→ **Assignment**: Return the following data exactly, with all pictures left out.

→ **Records shown**:
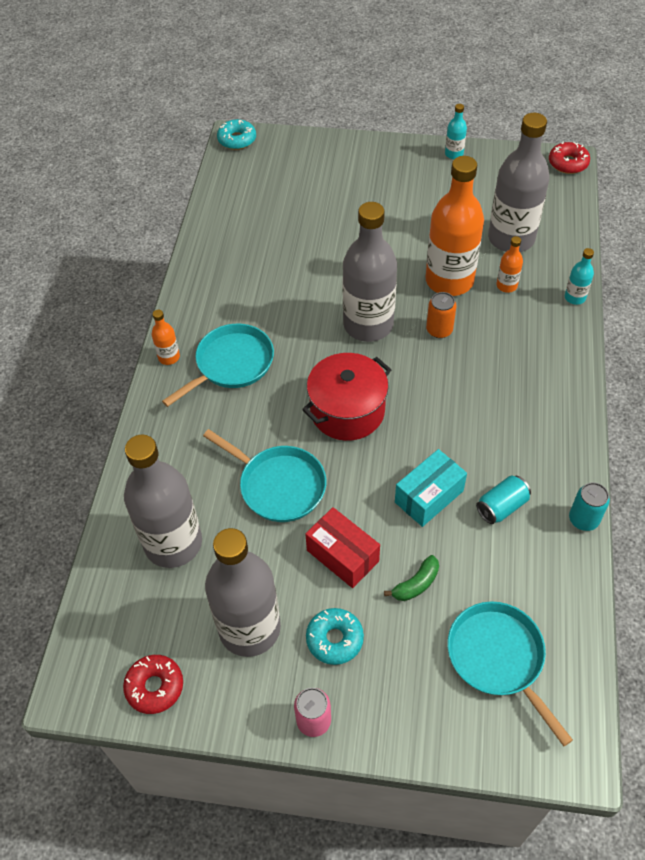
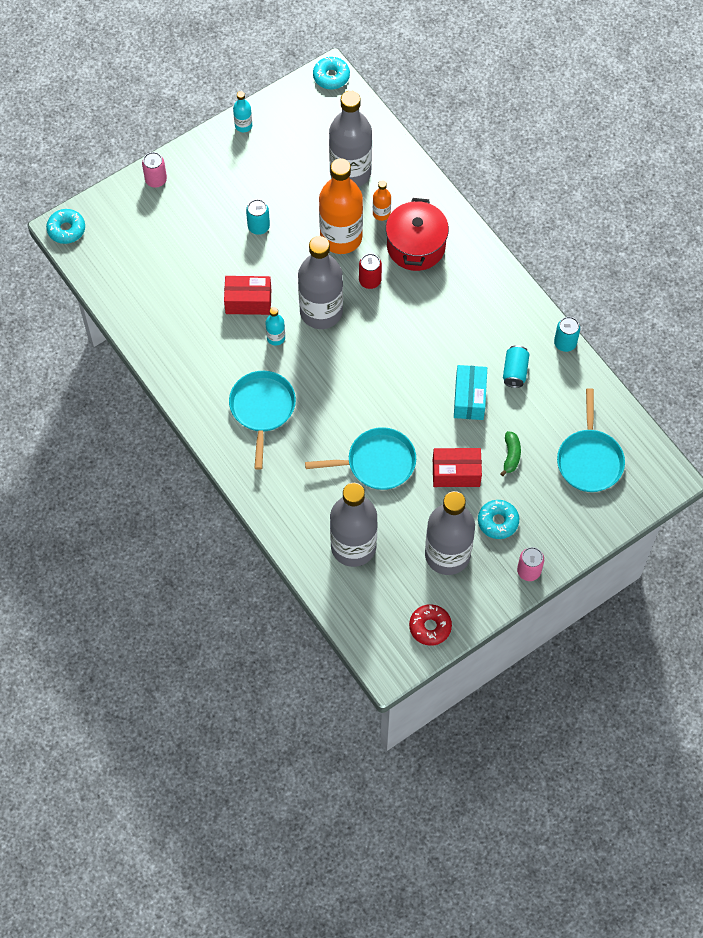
camera: 45 degrees left, 10 degrees up
(169, 357) = (215, 437): orange bottle -> none
(315, 276) = (248, 301): none -> red box
(342, 148) = (156, 180): none -> pink can
(347, 411) = (368, 382): red pot -> red pot (416, 246)
(386, 228) = (258, 227): none -> turquoise can
(439, 330) = (370, 280): orange can -> red can
(498, 658) = (589, 460): turquoise pan -> turquoise pan turned 105 degrees counterclockwise
(568, 163) = (331, 77): red donut -> turquoise donut
(575, 297) = (432, 190): turquoise bottle -> turquoise bottle (276, 338)

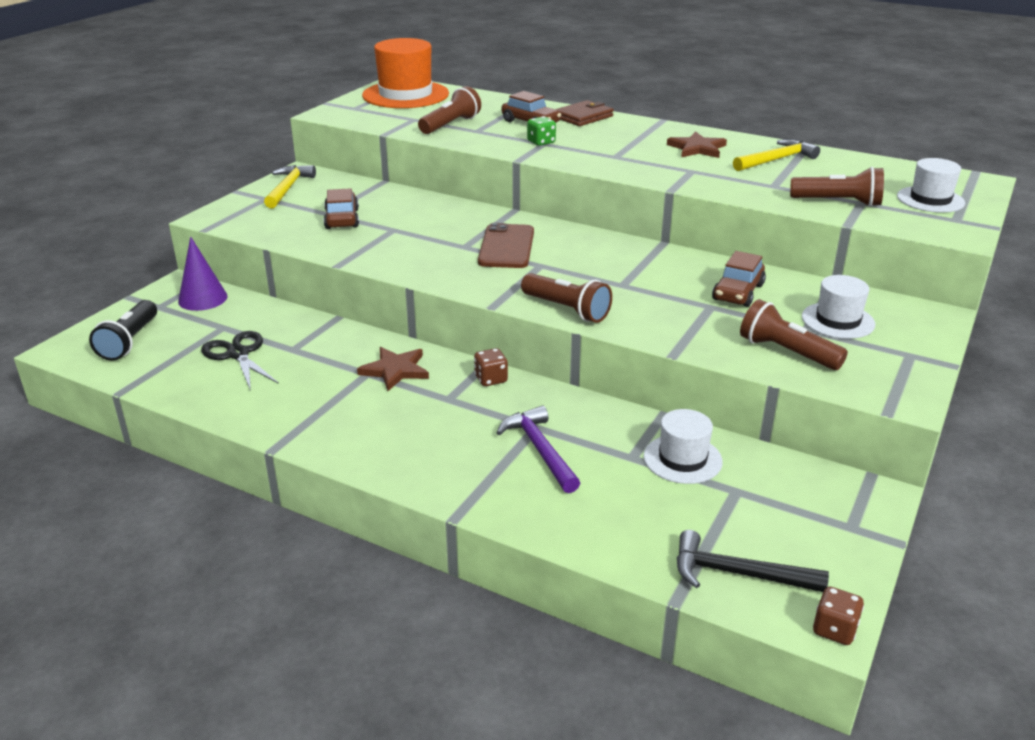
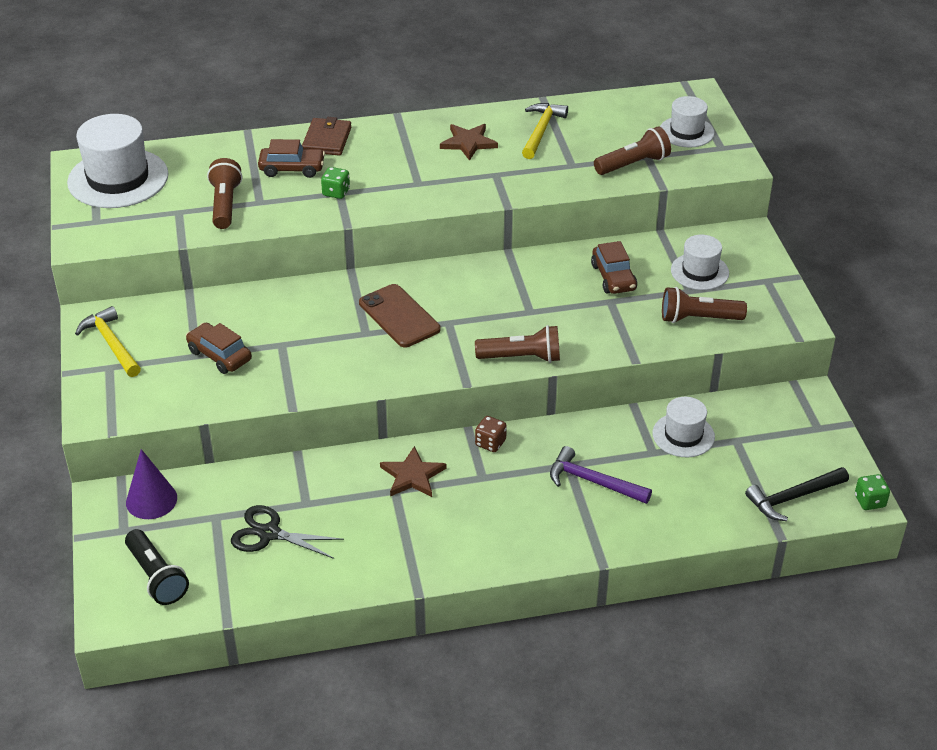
camera: 40 degrees left, 10 degrees up
(405, 95) = (118, 178): orange hat -> white hat
(834, 630) = (869, 501): brown dice -> green dice

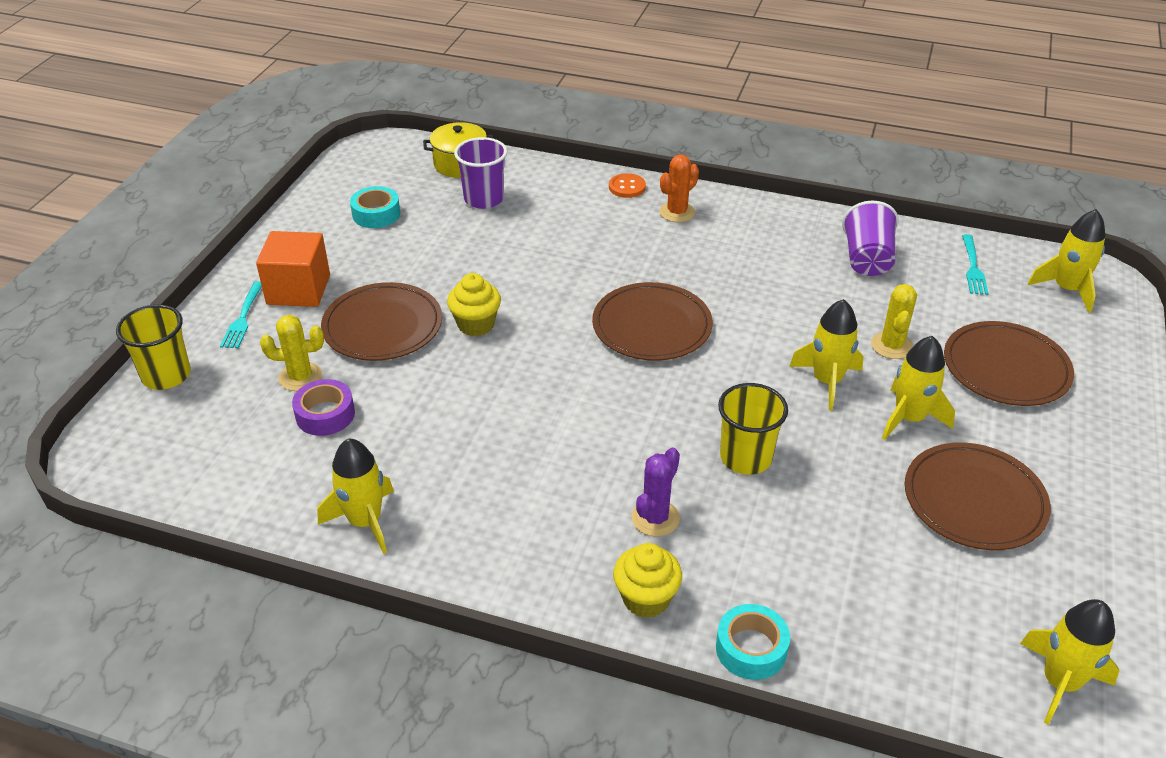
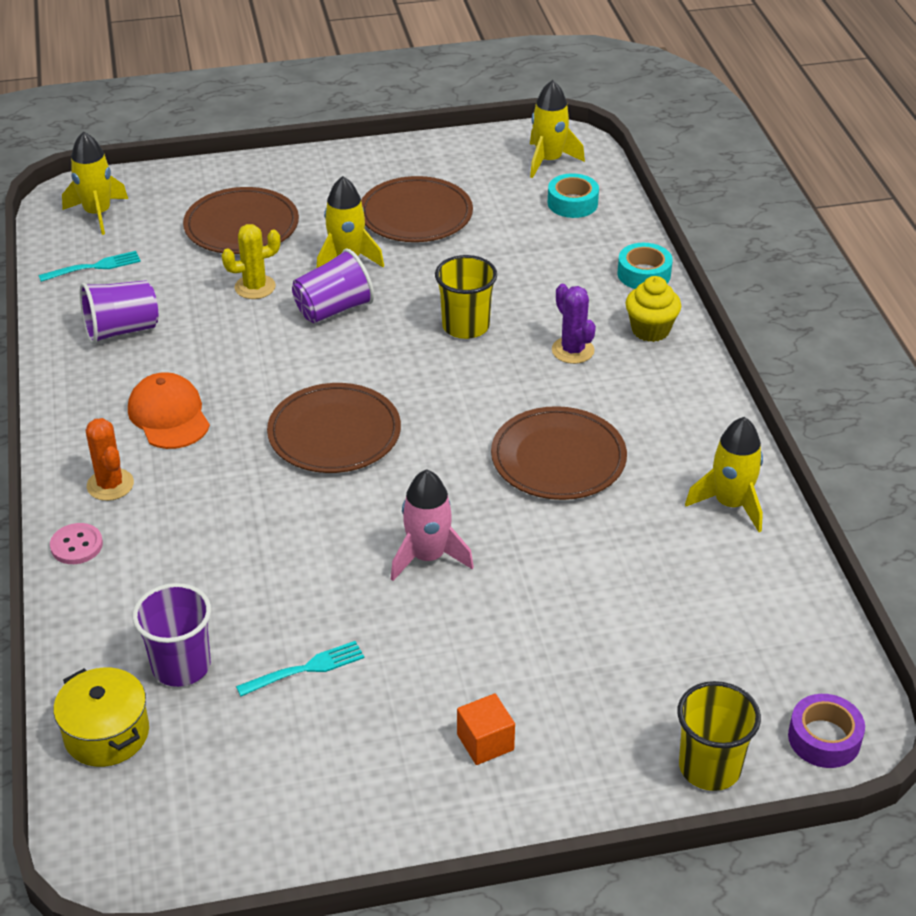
camera: 120 degrees left, 0 degrees up
(243, 318) = (572, 762): turquoise fork -> turquoise fork (305, 669)
(298, 290) = (485, 742): orange cube -> orange cube, size x0.59
(300, 377) = (614, 650): yellow cactus -> none
(325, 414) = (644, 600): purple tape -> purple tape (824, 738)
(376, 214) = (283, 758): turquoise tape -> turquoise tape (572, 203)
(382, 326) = (487, 629): brown plate -> brown plate (558, 458)
(476, 324) = (427, 557): yellow cupcake -> pink rocket
(627, 187) = (76, 545): orange button -> pink button
(655, 518) = (572, 350): purple cactus -> purple cactus turned 60 degrees clockwise
(677, 212) = (110, 485): orange cactus -> orange cactus turned 45 degrees clockwise
(736, 254) = (169, 415): none -> orange cap
(827, 381) = (333, 309): yellow rocket -> purple cup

→ **Written answer**:
camera: 45 degrees left, 10 degrees up
(169, 357) = (215, 437): orange bottle -> none
(315, 276) = (248, 301): none -> red box
(342, 148) = (156, 180): none -> pink can
(347, 411) = (368, 382): red pot -> red pot (416, 246)
(386, 228) = (258, 227): none -> turquoise can
(439, 330) = (370, 280): orange can -> red can
(498, 658) = (589, 460): turquoise pan -> turquoise pan turned 105 degrees counterclockwise
(568, 163) = (331, 77): red donut -> turquoise donut
(575, 297) = (432, 190): turquoise bottle -> turquoise bottle (276, 338)

camera: 40 degrees left, 10 degrees up
(405, 95) = (118, 178): orange hat -> white hat
(834, 630) = (869, 501): brown dice -> green dice

camera: 120 degrees left, 0 degrees up
(243, 318) = (572, 762): turquoise fork -> turquoise fork (305, 669)
(298, 290) = (485, 742): orange cube -> orange cube, size x0.59
(300, 377) = (614, 650): yellow cactus -> none
(325, 414) = (644, 600): purple tape -> purple tape (824, 738)
(376, 214) = (283, 758): turquoise tape -> turquoise tape (572, 203)
(382, 326) = (487, 629): brown plate -> brown plate (558, 458)
(476, 324) = (427, 557): yellow cupcake -> pink rocket
(627, 187) = (76, 545): orange button -> pink button
(655, 518) = (572, 350): purple cactus -> purple cactus turned 60 degrees clockwise
(677, 212) = (110, 485): orange cactus -> orange cactus turned 45 degrees clockwise
(736, 254) = (169, 415): none -> orange cap
(827, 381) = (333, 309): yellow rocket -> purple cup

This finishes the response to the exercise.